# [Task goal]
Count the lines in the listing below that contain the string "italic", treating uppercase and lowercase as different. Give only the number.

# [Data for this exercise]
[Begin]

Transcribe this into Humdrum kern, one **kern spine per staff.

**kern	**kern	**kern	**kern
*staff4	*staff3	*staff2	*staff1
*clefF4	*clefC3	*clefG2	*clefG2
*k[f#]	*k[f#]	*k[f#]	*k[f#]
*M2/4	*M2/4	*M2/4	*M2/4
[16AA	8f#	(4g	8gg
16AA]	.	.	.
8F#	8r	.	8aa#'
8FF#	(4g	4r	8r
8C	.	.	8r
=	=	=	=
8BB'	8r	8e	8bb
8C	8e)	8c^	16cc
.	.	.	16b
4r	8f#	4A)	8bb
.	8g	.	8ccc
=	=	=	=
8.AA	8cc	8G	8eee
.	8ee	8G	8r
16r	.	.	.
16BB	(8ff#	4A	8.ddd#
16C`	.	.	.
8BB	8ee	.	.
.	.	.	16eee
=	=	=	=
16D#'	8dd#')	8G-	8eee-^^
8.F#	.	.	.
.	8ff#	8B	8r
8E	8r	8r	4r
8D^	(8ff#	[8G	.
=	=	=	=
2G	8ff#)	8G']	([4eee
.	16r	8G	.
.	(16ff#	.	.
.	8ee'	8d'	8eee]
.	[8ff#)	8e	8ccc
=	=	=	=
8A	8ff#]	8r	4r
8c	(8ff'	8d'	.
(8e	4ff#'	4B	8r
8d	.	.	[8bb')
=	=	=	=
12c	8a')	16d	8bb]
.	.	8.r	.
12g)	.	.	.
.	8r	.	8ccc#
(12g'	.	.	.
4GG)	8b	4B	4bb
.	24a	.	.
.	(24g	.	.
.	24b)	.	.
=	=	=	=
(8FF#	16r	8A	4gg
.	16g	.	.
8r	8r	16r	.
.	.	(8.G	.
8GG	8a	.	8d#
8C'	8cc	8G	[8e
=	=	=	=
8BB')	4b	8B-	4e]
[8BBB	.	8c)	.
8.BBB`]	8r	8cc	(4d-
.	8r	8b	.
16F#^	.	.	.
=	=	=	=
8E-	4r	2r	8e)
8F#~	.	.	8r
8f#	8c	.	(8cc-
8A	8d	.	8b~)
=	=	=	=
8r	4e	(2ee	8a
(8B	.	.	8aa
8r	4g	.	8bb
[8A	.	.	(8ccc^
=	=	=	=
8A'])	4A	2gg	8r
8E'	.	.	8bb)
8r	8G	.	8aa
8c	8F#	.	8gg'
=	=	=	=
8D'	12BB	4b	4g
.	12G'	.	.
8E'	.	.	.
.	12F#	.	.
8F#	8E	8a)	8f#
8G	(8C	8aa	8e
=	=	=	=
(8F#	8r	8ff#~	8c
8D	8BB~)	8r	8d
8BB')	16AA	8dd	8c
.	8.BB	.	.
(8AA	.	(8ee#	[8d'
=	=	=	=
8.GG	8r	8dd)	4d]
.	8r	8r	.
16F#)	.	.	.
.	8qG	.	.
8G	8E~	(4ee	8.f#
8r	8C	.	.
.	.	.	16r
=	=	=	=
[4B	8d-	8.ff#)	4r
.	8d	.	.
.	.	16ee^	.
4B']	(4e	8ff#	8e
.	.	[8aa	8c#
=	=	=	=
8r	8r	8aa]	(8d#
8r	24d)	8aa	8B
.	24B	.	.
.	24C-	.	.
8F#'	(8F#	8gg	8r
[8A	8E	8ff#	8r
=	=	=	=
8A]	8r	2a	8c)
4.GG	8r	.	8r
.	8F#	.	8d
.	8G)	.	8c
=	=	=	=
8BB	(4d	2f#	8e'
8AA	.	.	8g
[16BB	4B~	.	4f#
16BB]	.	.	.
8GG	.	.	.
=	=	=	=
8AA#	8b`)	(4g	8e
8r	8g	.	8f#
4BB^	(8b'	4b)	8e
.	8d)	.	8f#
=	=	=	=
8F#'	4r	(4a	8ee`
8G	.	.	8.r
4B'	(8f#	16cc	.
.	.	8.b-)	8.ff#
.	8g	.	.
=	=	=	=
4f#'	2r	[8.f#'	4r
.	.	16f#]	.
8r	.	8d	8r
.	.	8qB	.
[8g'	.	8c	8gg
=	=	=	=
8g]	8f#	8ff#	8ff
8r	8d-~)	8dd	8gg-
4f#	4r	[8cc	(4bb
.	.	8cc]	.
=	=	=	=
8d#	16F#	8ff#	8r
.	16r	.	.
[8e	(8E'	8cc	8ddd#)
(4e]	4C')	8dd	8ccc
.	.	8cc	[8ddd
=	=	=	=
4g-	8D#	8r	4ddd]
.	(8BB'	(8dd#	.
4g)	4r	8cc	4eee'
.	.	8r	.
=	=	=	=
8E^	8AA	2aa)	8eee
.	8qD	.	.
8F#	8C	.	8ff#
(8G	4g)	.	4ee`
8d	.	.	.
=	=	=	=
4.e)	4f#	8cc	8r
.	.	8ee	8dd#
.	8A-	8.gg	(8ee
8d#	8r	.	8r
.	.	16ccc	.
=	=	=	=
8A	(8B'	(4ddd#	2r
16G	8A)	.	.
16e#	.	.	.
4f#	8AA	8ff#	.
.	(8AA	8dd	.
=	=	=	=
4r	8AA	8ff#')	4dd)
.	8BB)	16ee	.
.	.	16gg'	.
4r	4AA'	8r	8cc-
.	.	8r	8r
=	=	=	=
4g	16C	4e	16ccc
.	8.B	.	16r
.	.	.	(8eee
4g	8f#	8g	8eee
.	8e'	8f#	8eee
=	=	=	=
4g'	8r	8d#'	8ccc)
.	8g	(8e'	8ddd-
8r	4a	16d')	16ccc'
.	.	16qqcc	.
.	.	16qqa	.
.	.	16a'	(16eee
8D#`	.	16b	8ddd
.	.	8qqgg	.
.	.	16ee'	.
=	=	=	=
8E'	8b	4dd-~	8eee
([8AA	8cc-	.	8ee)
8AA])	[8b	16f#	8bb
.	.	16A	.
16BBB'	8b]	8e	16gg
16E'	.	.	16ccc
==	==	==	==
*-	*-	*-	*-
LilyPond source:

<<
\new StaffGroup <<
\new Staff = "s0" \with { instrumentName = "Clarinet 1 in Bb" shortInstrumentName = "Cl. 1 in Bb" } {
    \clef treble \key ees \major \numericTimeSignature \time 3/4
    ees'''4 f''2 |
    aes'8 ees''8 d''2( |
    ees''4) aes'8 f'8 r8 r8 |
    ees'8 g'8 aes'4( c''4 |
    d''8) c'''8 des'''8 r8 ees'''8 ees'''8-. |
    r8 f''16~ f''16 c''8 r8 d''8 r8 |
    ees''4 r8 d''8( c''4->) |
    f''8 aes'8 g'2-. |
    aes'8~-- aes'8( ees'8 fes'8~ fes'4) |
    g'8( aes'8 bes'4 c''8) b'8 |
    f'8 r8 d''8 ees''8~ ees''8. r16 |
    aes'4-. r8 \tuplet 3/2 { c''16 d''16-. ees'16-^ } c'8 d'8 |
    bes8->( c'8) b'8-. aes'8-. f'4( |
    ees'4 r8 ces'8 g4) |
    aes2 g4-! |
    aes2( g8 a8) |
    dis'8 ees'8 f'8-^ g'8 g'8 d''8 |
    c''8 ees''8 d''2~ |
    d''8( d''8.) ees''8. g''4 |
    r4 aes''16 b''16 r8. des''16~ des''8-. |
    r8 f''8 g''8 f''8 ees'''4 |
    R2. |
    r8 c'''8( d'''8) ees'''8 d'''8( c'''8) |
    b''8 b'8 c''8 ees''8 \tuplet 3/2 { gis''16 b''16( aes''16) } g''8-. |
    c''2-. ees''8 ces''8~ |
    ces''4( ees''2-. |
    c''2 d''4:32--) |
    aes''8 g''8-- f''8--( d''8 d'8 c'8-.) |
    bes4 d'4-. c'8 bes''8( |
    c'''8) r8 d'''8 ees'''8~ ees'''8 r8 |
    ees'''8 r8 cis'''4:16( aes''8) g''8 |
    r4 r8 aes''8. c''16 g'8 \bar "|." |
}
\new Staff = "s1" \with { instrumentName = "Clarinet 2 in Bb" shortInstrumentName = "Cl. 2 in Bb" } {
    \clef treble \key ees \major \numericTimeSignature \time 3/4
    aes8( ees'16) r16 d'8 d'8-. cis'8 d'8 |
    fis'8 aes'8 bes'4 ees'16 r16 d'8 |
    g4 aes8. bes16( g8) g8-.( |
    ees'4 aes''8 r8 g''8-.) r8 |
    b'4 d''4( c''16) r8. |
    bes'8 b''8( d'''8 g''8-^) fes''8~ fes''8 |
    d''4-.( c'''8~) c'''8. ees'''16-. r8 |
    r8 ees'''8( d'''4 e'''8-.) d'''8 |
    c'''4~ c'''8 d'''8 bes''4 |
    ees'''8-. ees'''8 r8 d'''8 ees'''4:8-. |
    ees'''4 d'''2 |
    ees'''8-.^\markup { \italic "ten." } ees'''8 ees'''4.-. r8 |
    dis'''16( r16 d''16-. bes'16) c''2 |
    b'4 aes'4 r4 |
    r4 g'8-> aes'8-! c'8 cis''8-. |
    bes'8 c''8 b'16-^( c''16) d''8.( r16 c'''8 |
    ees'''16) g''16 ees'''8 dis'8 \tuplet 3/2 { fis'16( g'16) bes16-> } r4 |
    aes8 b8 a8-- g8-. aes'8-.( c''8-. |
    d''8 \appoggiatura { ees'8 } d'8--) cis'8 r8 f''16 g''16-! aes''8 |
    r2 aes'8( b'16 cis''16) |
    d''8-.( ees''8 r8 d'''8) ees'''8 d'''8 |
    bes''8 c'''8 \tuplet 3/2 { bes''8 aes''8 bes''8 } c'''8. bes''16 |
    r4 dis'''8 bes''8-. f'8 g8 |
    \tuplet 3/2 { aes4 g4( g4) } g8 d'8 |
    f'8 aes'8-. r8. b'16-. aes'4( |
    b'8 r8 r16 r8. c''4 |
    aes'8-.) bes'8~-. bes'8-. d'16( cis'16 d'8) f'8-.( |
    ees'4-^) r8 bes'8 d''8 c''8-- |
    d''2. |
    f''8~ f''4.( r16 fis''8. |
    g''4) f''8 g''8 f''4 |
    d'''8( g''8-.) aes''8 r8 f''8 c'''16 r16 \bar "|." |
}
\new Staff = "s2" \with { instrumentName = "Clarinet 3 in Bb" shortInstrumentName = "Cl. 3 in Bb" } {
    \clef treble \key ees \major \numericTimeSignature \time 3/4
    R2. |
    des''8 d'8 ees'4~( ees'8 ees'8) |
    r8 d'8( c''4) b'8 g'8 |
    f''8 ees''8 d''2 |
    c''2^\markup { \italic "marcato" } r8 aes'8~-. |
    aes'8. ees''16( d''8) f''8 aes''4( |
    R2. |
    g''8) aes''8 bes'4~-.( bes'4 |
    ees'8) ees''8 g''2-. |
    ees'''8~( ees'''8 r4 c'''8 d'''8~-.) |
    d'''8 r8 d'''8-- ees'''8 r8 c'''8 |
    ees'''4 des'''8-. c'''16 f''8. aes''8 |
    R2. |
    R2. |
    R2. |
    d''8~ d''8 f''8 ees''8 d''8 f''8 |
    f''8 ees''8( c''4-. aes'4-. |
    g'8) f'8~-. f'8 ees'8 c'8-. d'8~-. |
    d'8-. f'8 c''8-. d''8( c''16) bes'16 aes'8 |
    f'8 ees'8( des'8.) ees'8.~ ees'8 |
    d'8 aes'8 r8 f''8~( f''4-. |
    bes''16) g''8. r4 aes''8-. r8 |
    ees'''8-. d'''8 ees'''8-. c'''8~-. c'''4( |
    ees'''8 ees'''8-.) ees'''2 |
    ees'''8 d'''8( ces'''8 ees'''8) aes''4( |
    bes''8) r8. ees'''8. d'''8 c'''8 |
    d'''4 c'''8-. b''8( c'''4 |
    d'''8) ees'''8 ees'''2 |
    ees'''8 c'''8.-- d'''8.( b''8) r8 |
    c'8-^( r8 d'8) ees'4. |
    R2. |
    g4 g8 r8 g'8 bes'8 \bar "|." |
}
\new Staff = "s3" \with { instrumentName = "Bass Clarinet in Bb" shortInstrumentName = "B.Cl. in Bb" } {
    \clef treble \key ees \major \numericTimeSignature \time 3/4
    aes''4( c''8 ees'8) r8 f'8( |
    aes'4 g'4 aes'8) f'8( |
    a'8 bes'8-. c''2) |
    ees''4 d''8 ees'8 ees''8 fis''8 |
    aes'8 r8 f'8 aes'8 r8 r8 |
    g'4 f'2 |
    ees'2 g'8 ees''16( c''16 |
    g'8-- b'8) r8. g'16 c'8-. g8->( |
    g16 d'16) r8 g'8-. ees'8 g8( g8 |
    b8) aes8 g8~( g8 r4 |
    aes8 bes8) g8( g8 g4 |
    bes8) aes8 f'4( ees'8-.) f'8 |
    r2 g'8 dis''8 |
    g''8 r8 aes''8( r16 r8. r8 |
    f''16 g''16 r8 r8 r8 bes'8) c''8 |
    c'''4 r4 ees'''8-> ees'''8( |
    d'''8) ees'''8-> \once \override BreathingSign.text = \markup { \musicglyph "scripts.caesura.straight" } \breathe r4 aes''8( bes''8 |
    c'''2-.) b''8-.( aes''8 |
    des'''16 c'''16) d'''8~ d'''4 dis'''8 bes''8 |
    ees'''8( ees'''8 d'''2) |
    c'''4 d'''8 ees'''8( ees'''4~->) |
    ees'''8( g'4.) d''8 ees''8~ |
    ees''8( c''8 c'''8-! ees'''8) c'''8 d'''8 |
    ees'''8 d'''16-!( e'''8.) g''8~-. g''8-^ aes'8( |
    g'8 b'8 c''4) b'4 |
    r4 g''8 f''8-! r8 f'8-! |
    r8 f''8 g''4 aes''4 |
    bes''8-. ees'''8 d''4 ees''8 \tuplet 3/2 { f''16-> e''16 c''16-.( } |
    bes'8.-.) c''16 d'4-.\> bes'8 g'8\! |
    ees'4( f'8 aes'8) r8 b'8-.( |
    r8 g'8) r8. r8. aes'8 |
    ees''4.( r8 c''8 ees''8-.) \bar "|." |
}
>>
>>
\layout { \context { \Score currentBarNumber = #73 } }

[End]

# [Finished exercise]
2